**TASK PROMPT:**
Copy out exactly the lines below that run from the one holding "red cap [323,532,464,639]" to the one holding "blue tape [710,252,755,293]", keeping both of those lines and no others.

....

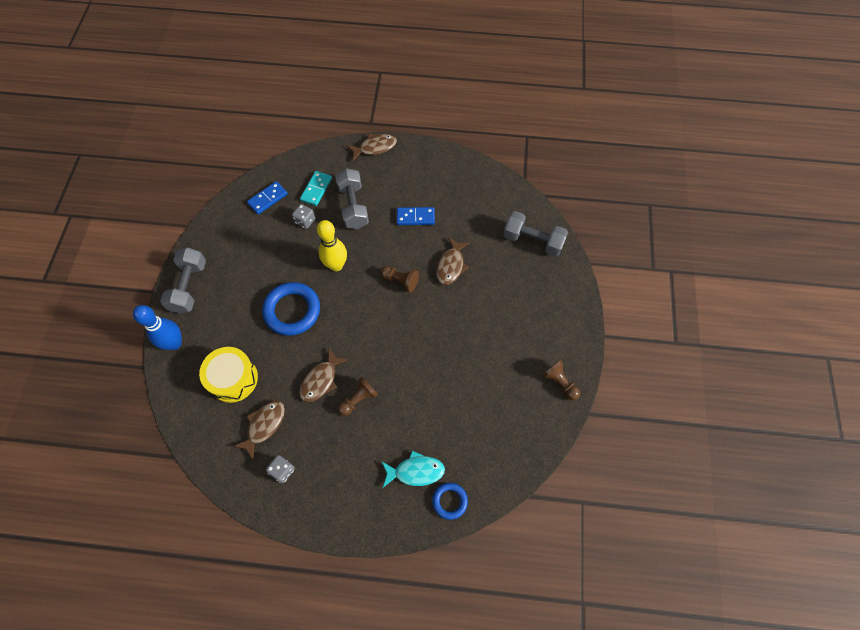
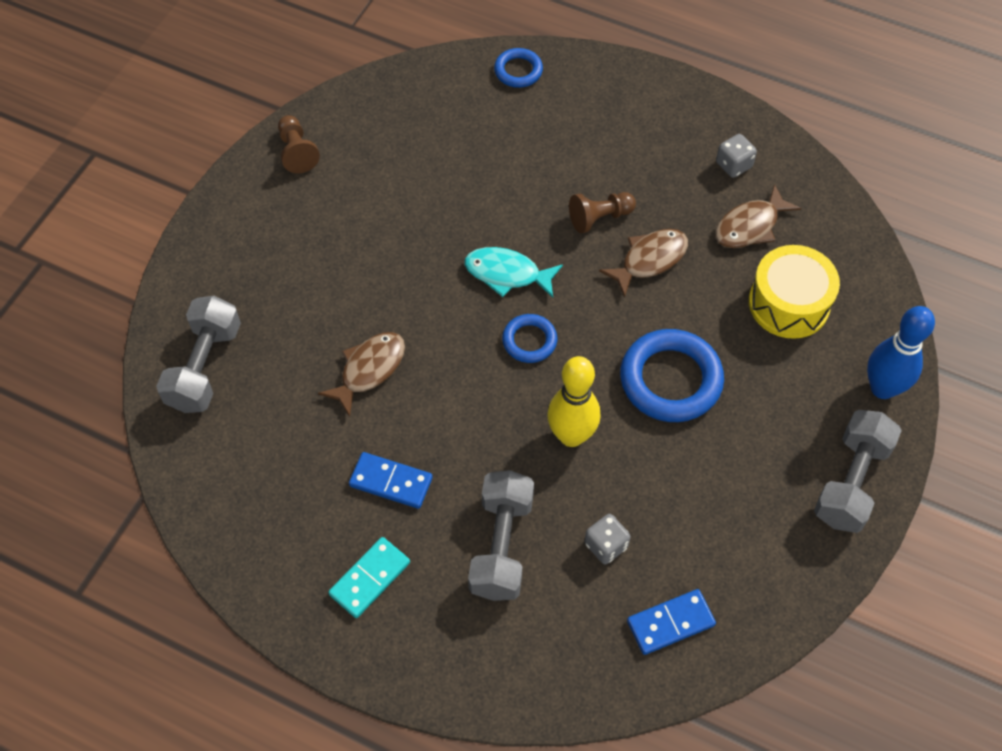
camera: 160 degrees left, 5 degrees down
turquoise domino [300,171,332,206] -> turquoise domino moved to [328,537,410,618]
brown fish [347,134,397,161] -> none
brown pawn [380,266,419,292] -> none
turquoise fish [382,451,445,487] -> turquoise fish moved to [465,247,563,298]
grey dumbbell [503,211,568,256] -> grey dumbbell turned 60 degrees clockwise [156,296,241,413]
none -> blue ring [502,314,557,363]

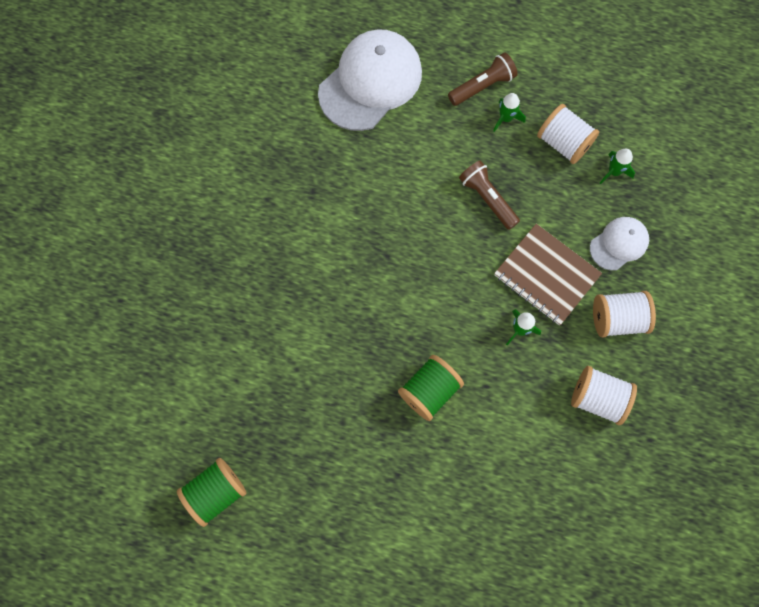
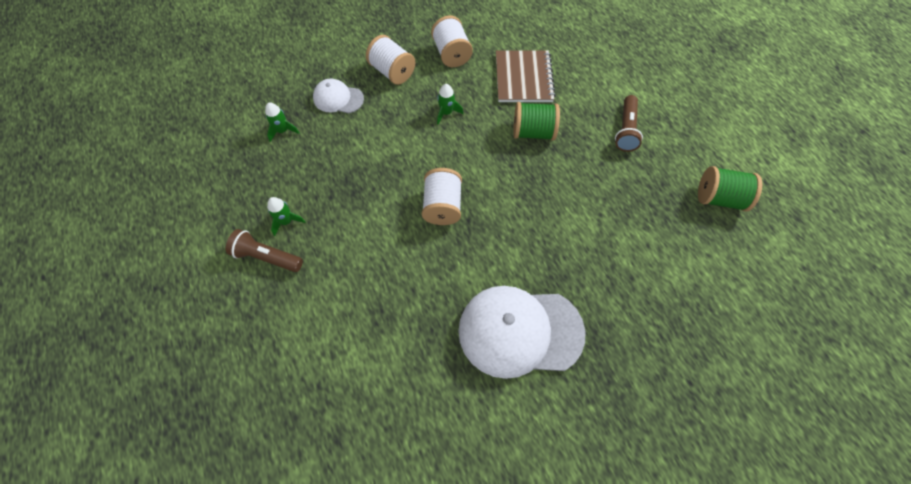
camera: 130 degrees left, 10 degrees down
white cap [318,29,422,131] -> white cap moved to [458,286,586,379]
brown flashlight [459,160,520,230] -> brown flashlight moved to [615,95,643,152]
brown notebook [494,224,602,325] -> brown notebook moved to [496,50,556,102]
white spool [537,104,599,164] -> white spool moved to [422,168,462,225]

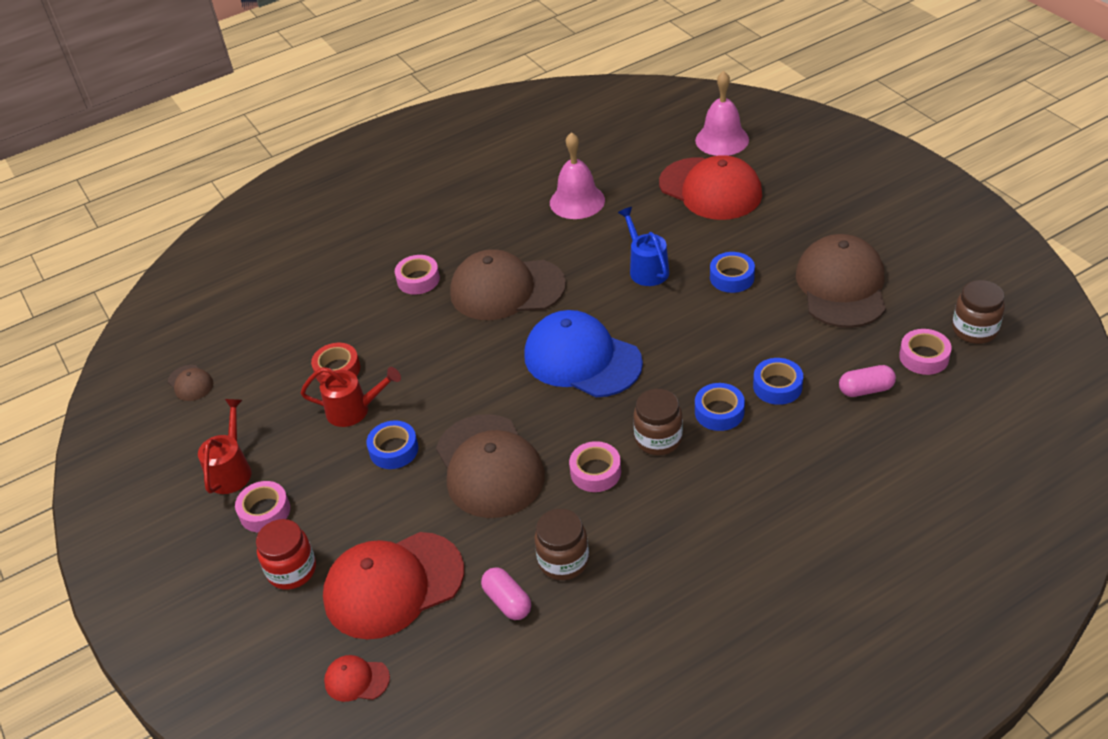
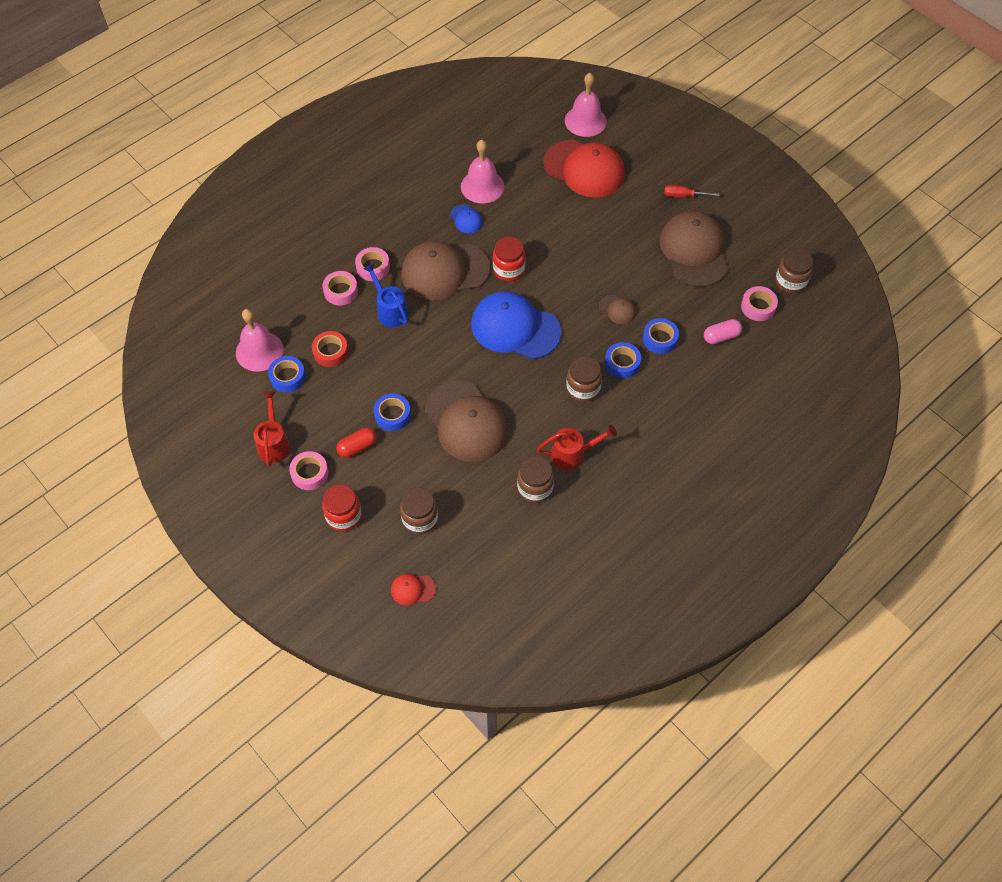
camera: 15 degrees left, 15 degrees up
brown cap [168,365,213,401] -> brown cap moved to [599,295,636,324]
red watering can [301,367,401,427] -> red watering can moved to [537,424,617,470]
red cap [323,532,464,639] -> brown jar [400,487,438,535]
pink capsule [481,567,531,620] -> none
pink tape [569,441,621,492] -> pink tape moved to [322,271,358,306]
blue watering can [618,207,669,286] -> blue watering can moved to [363,263,409,327]
blue tape [710,252,755,293] -> blue tape moved to [268,356,306,393]
none -> pink bell [236,309,284,372]
none -> red capsule [336,427,376,458]
none -> blue cap [450,204,483,233]
none -> red jar [493,237,525,281]
none -> red screwdriver [664,185,720,197]

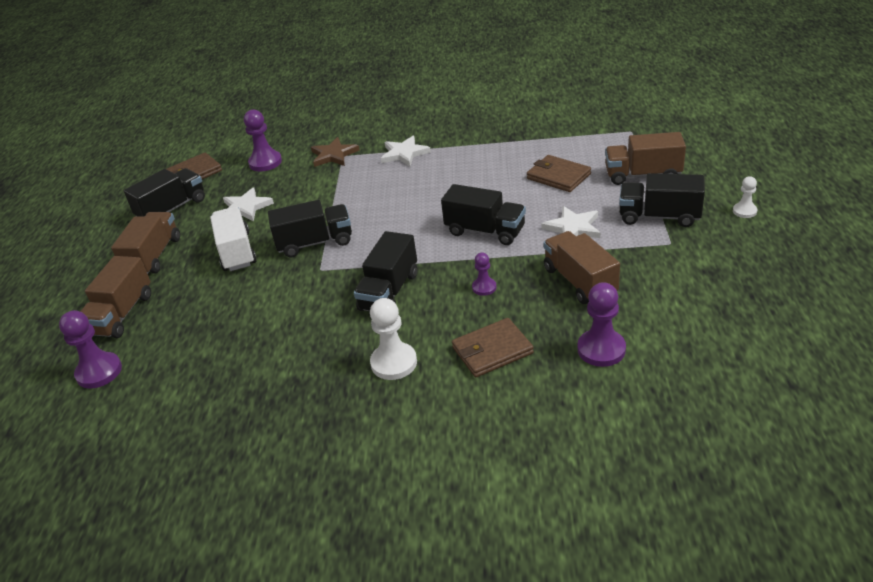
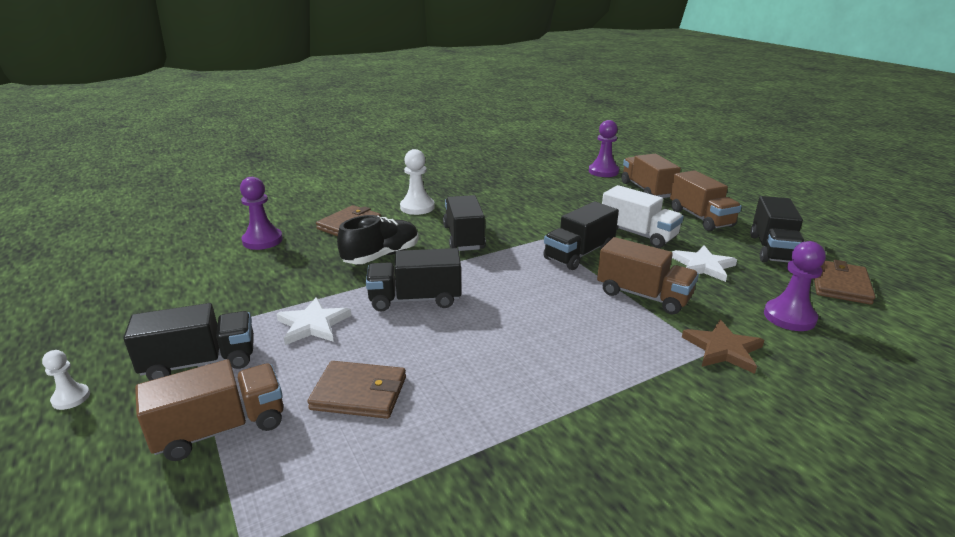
camera: 145 degrees right, 10 degrees down
white star [381,136,431,166] -> none
purple pawn [472,253,496,296] -> black shoe [337,215,419,264]
brown truck [543,231,620,304] -> brown truck moved to [597,237,699,314]

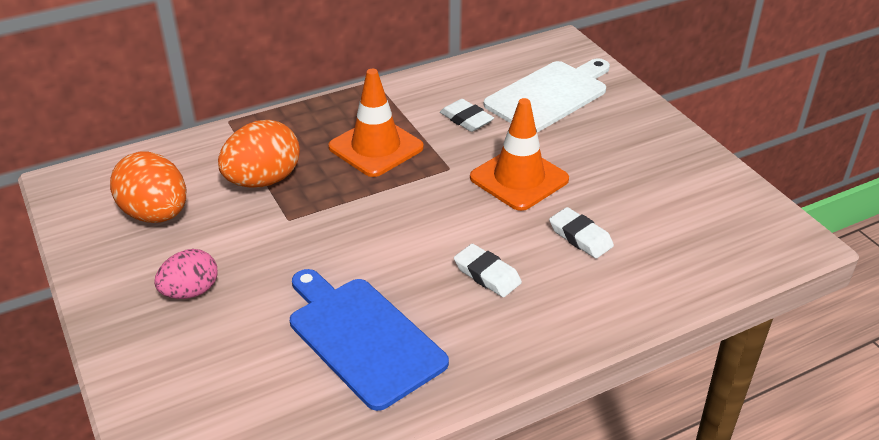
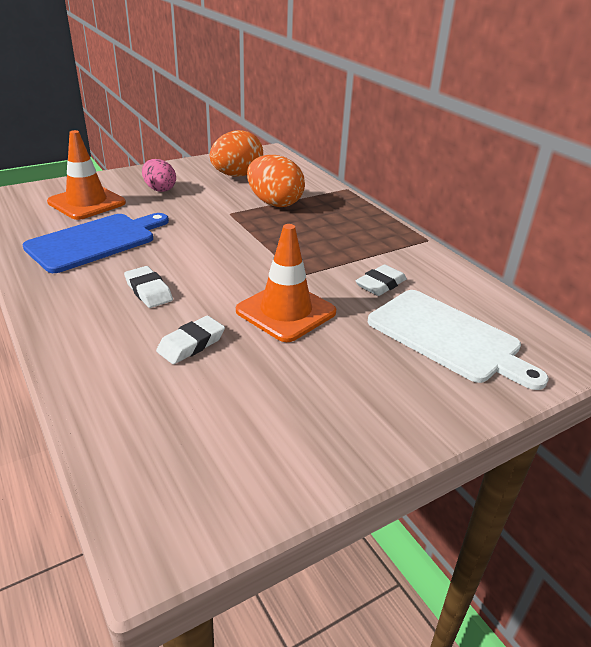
camera: 85 degrees right, 5 degrees down
orange traffic cone [328,69,424,177] -> orange traffic cone moved to [47,130,126,220]
white eraser [454,244,522,297] -> white eraser turned 75 degrees counterclockwise [124,266,173,308]

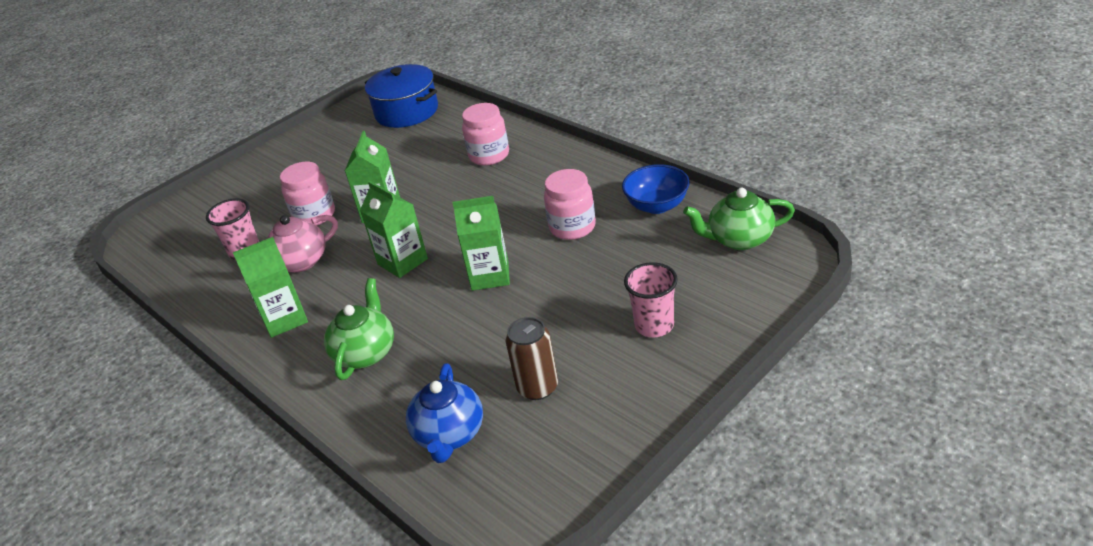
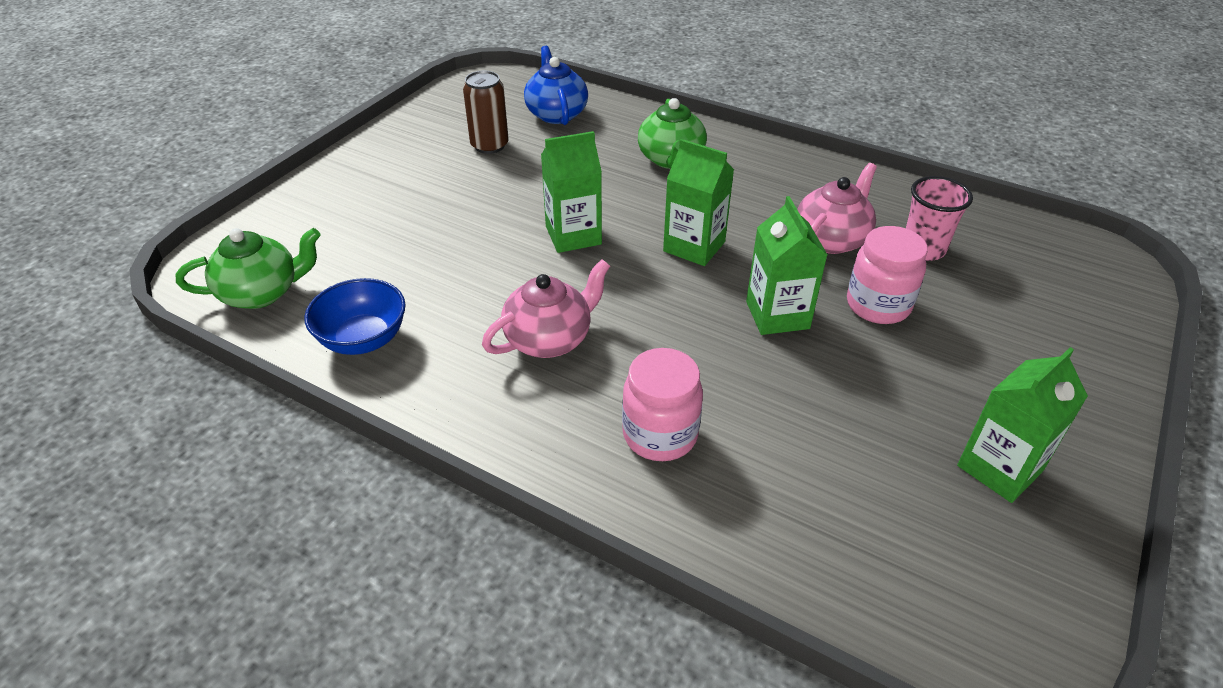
camera: 160 degrees right, 5 degrees up
green carton [233,237,308,338] -> green carton moved to [957,347,1088,503]
blue pot [365,64,438,128] -> none
pink jar [544,169,596,240] -> none
pink cup [624,262,678,337] -> none
none -> pink teapot [482,259,610,358]

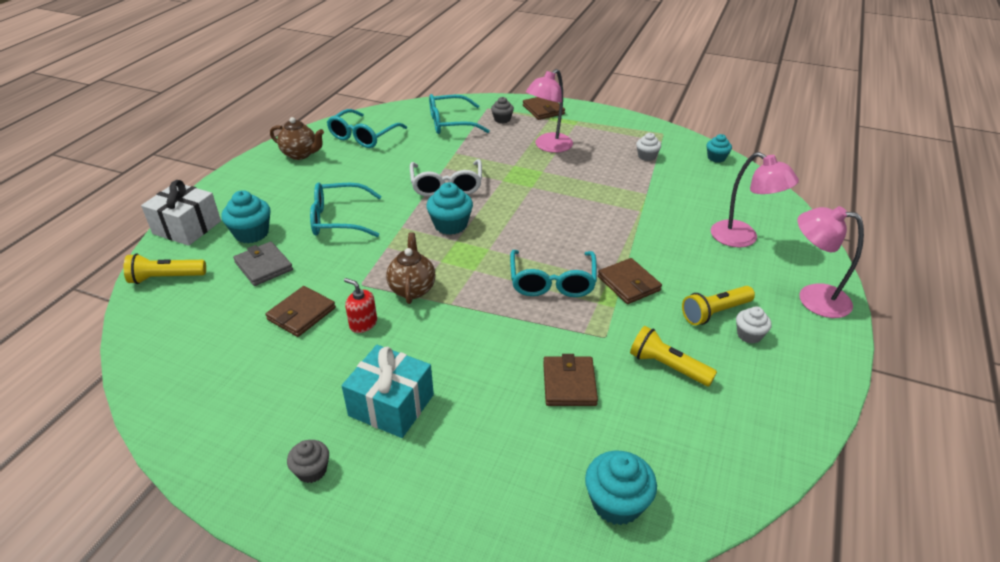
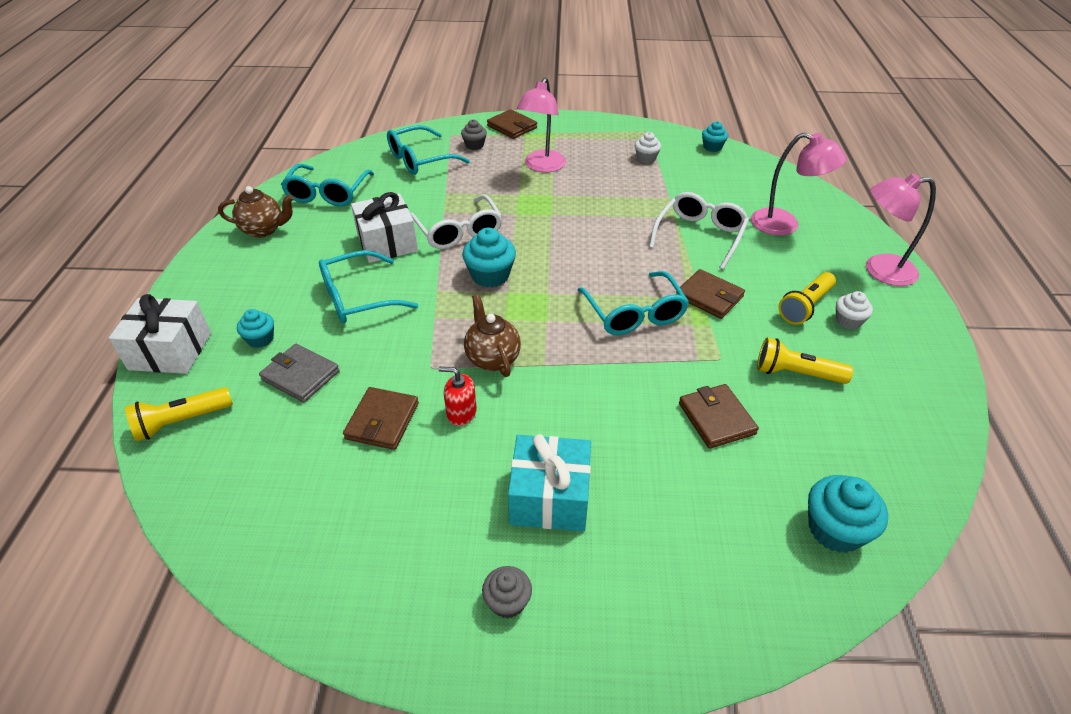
camera: 20 degrees left, 5 degrees up
turquoise cupcake [222,190,270,243] -> turquoise cupcake [237,309,274,348], size x0.62
none -> white gift [351,192,418,263]
none -> white glasses [649,192,749,270]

....

**EXERCISE RESPONSE:**
red cap [323,532,464,639] -> brown jar [400,487,438,535]
pink capsule [481,567,531,620] -> none
pink tape [569,441,621,492] -> pink tape moved to [322,271,358,306]
blue watering can [618,207,669,286] -> blue watering can moved to [363,263,409,327]
blue tape [710,252,755,293] -> blue tape moved to [268,356,306,393]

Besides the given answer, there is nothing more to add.